Assignment: For the entries that follow, state how many lines include the word "none", giving the number and nothing else.

Source material:
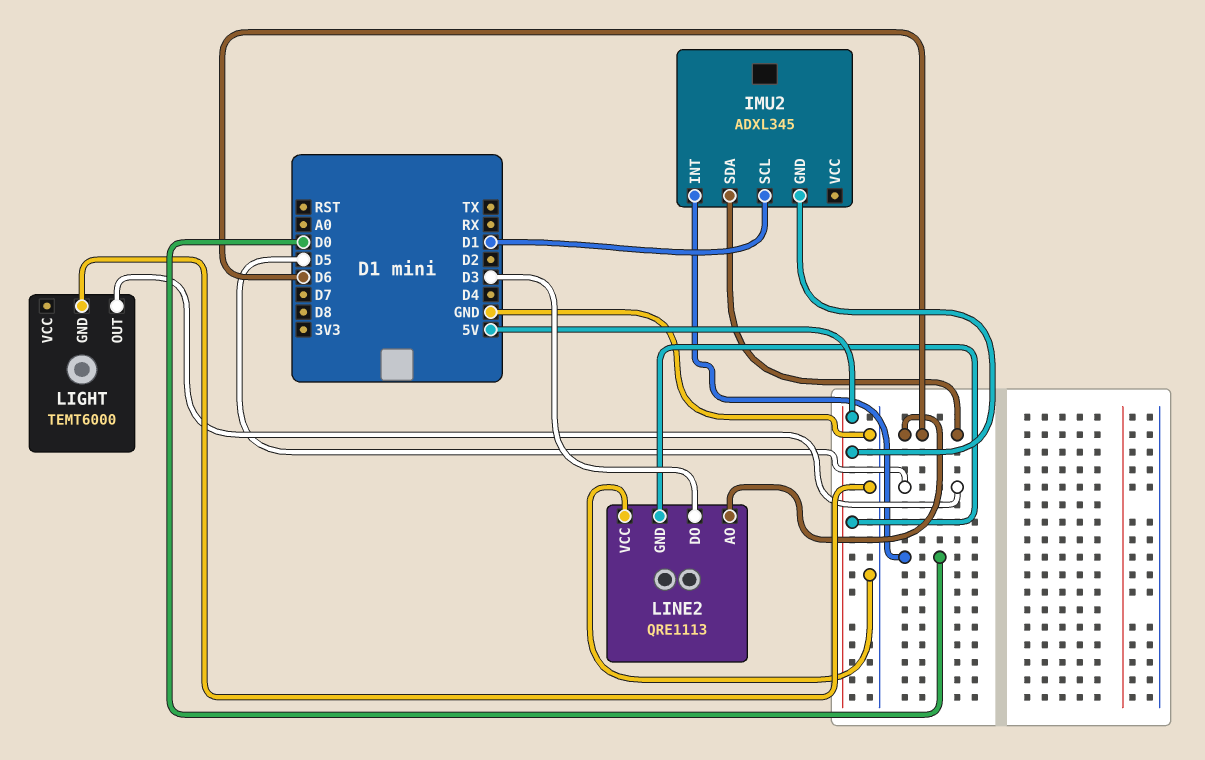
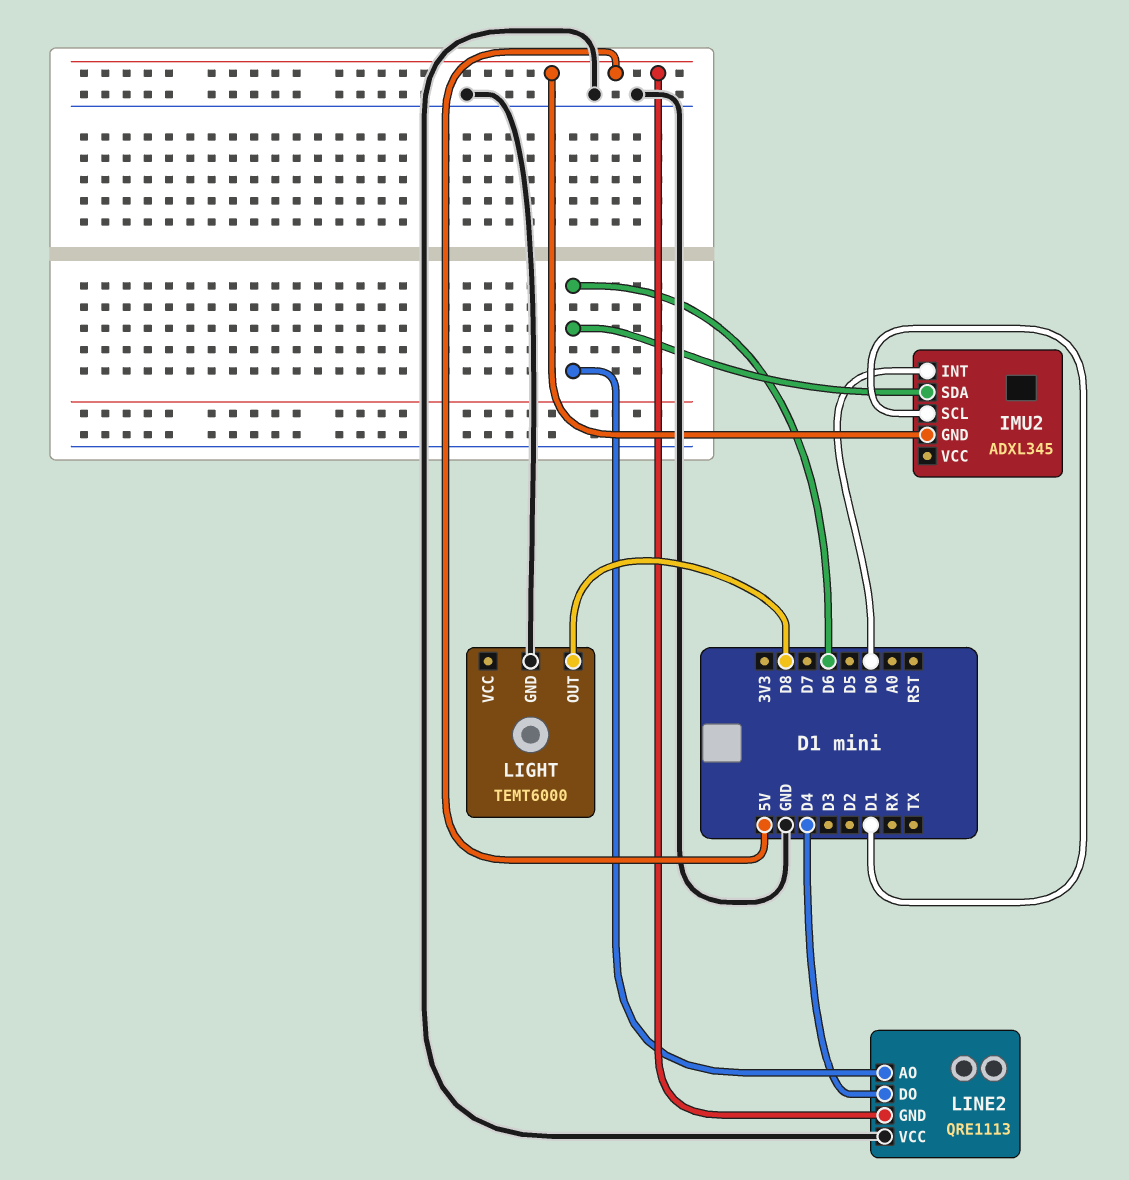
LIGHT pin OUT: D5 -> D8
LINE2 pin DO: D3 -> D4

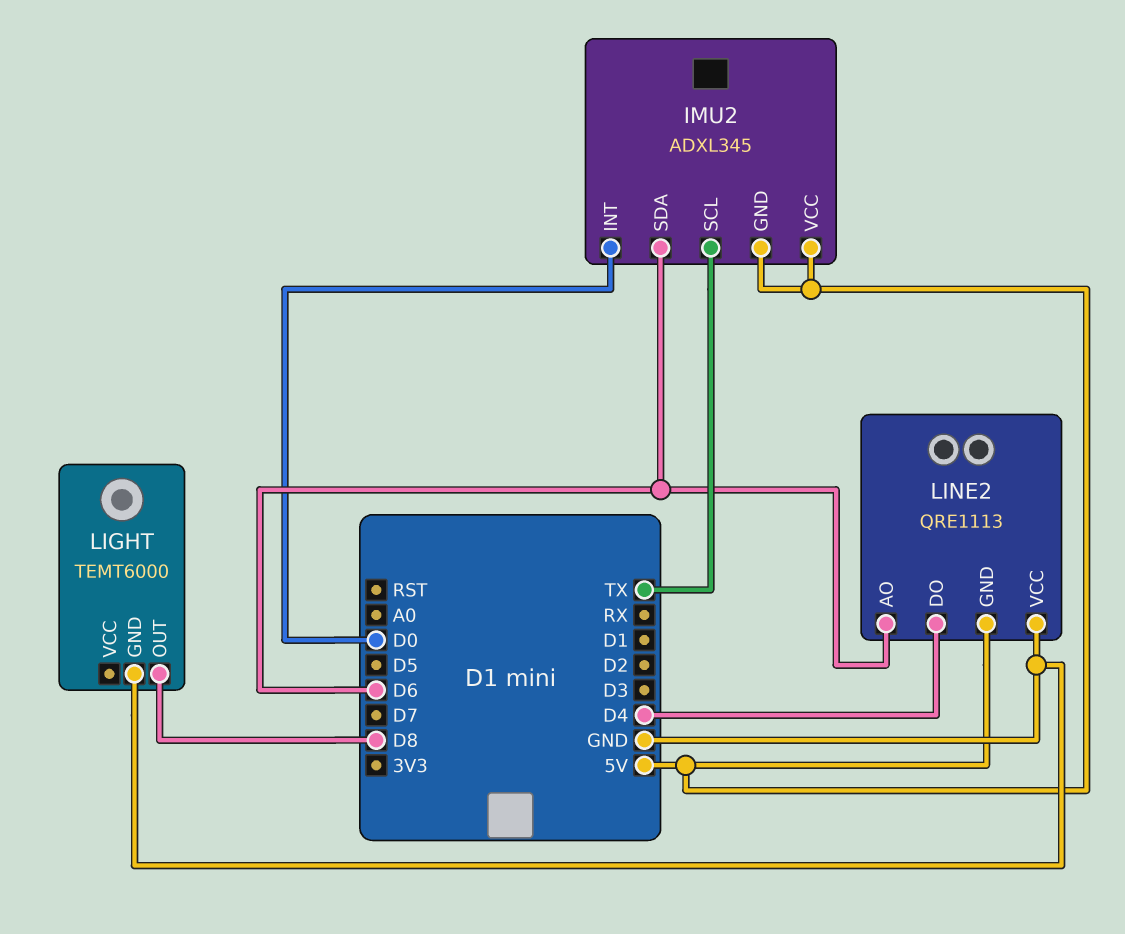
IMU2 pin SCL: D1 -> TX
IMU2 pin VCC: none -> 5V

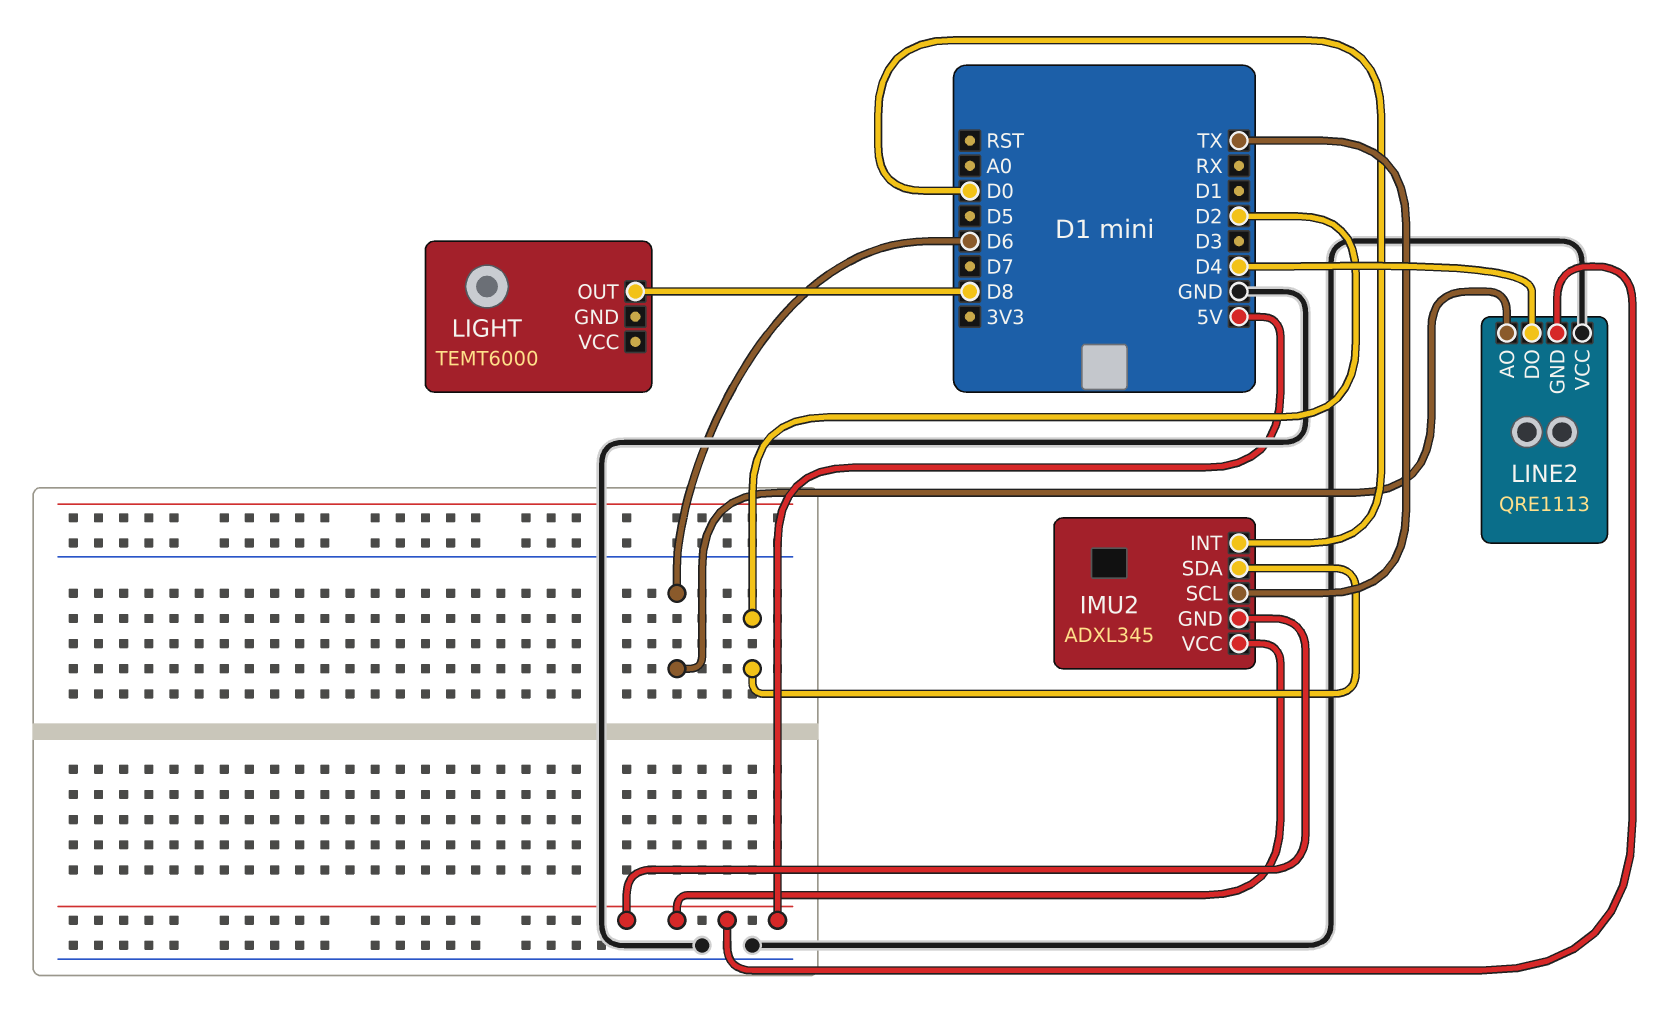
IMU2 pin SDA: D6 -> D2
LIGHT pin GND: GND -> none

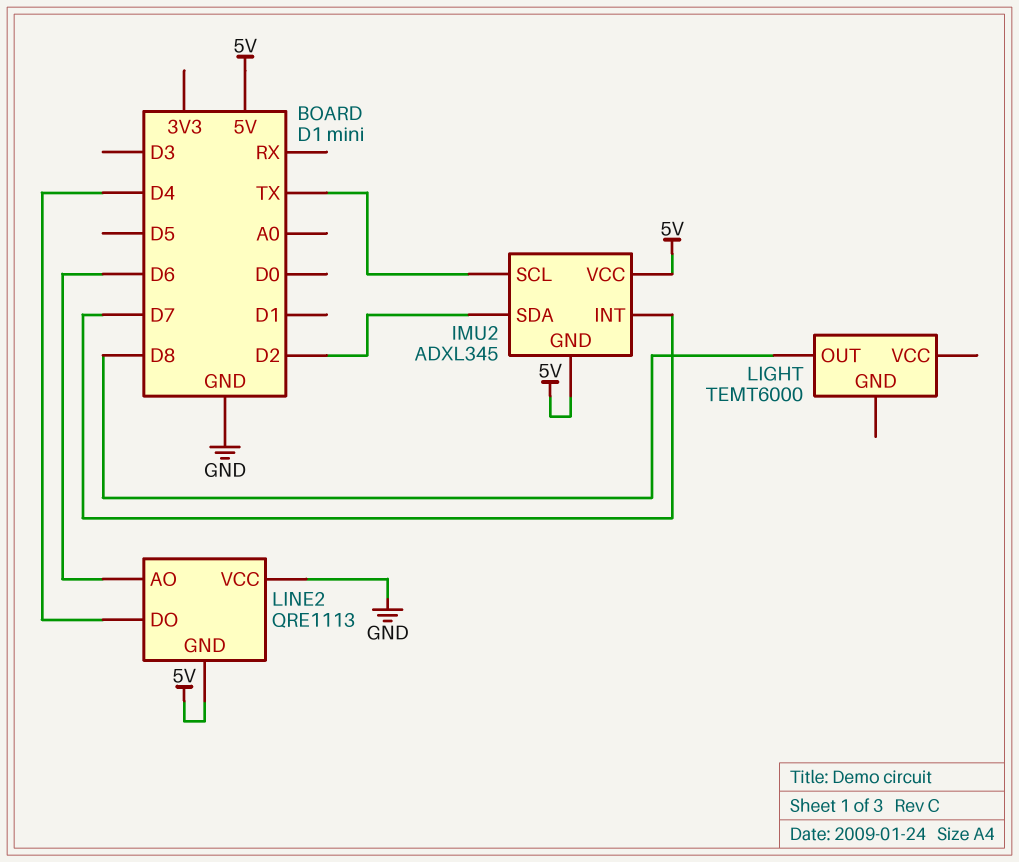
IMU2 pin INT: D0 -> D7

Exercise result: 2